- INPUT DATA -
══════

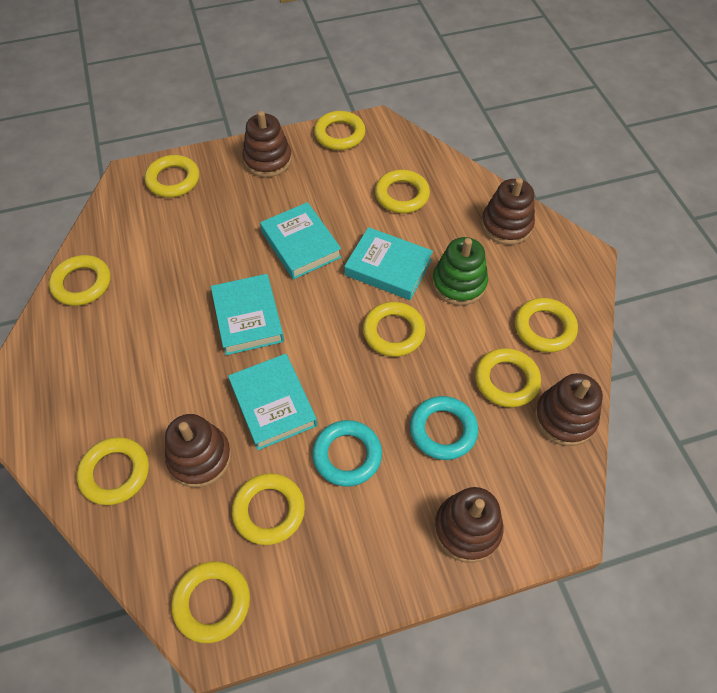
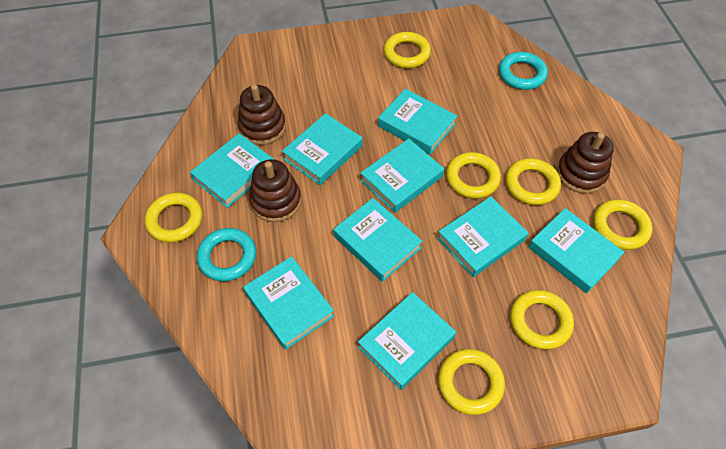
brown stacking toy: 5 -> 3
green stacking toy: 1 -> 0
turquoise book: 4 -> 9
yellow ring: 10 -> 7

══════

- EXERCISE INSTRUCTIONS -
Would you count the lines in the data that include the word "stacking" and reply with only the number?

- TASK SOLUTION -
2